(PROVIDED DATA Opens)

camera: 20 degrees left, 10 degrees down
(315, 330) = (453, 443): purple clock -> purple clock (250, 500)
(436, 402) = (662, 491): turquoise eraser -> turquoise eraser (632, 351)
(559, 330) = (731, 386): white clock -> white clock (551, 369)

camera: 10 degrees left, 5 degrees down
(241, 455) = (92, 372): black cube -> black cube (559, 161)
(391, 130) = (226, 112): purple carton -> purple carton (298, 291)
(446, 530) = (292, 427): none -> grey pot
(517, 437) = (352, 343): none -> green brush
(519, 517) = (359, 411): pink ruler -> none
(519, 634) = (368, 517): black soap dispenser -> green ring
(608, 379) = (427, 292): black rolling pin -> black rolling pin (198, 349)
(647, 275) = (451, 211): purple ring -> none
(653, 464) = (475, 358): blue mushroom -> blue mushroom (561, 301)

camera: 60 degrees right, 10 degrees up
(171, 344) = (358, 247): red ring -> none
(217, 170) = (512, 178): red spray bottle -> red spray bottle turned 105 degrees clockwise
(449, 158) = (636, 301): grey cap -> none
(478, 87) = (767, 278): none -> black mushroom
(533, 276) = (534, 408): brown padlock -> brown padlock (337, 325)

(PROVIDED DATA Closes)
(PROVIDED DATA Opens)

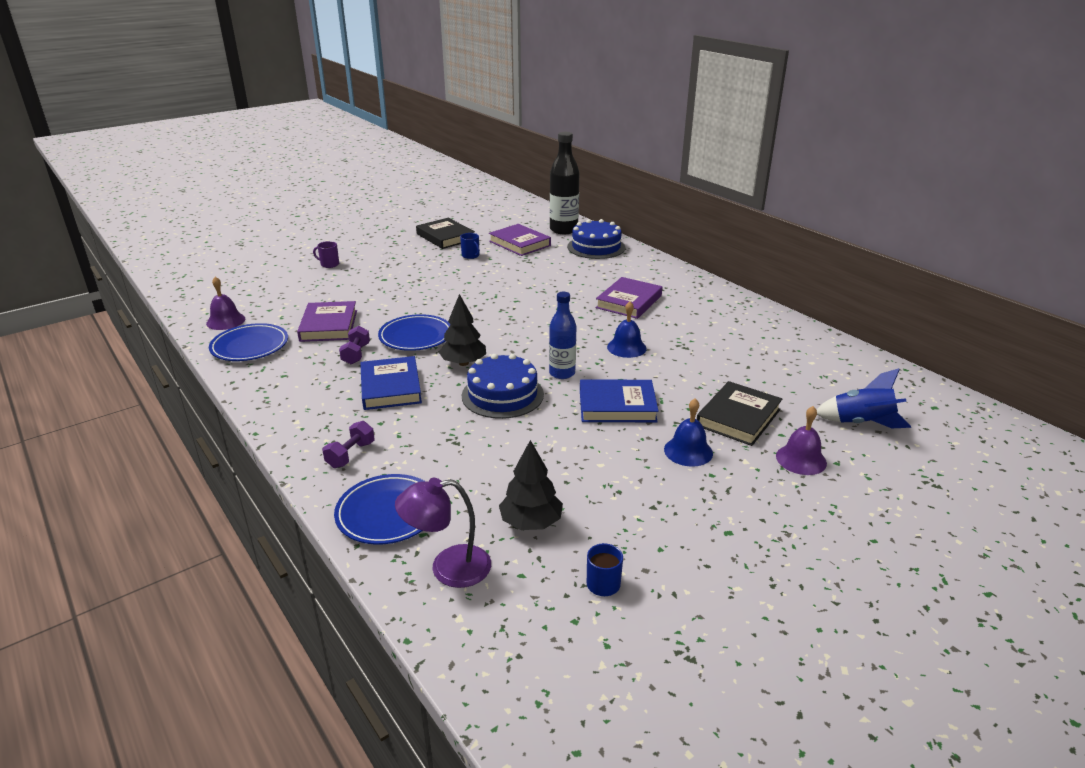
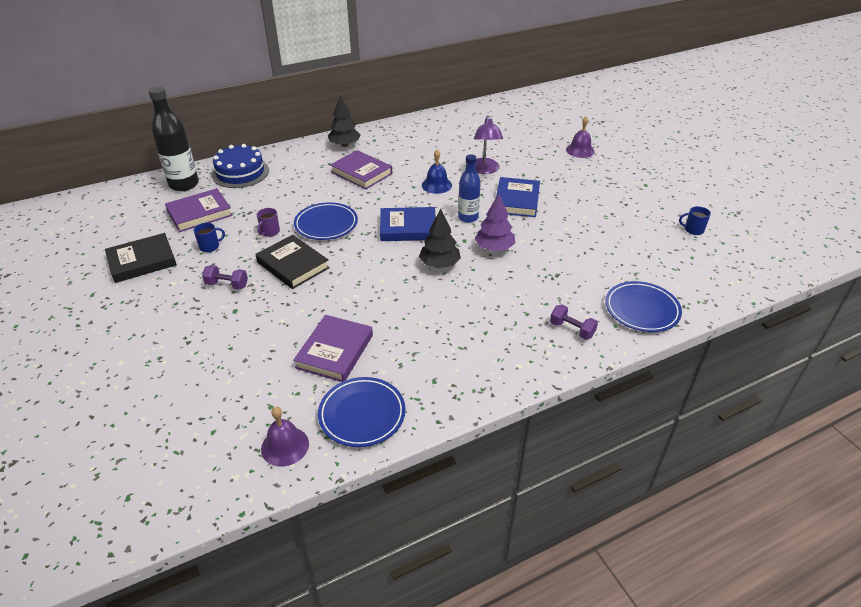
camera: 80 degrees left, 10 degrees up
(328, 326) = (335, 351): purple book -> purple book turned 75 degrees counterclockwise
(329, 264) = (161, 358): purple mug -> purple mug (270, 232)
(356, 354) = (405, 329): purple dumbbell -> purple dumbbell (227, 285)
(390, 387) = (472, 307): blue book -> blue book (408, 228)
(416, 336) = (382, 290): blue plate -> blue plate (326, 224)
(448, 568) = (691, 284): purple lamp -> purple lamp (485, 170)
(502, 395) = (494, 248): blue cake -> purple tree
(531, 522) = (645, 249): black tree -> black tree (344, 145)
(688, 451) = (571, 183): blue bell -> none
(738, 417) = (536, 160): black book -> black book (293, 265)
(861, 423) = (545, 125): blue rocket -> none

(PROVIDED DATA Closes)

Above are the entries. Copy exactly the part that opens with the line containing "camera: 20 degrees left, 10 degrees down" and closes with the line containing "(559, 330) = (731, 386): white", and no more.

_ANSWER_.
camera: 20 degrees left, 10 degrees down
(315, 330) = (453, 443): purple clock -> purple clock (250, 500)
(436, 402) = (662, 491): turquoise eraser -> turquoise eraser (632, 351)
(559, 330) = (731, 386): white clock -> white clock (551, 369)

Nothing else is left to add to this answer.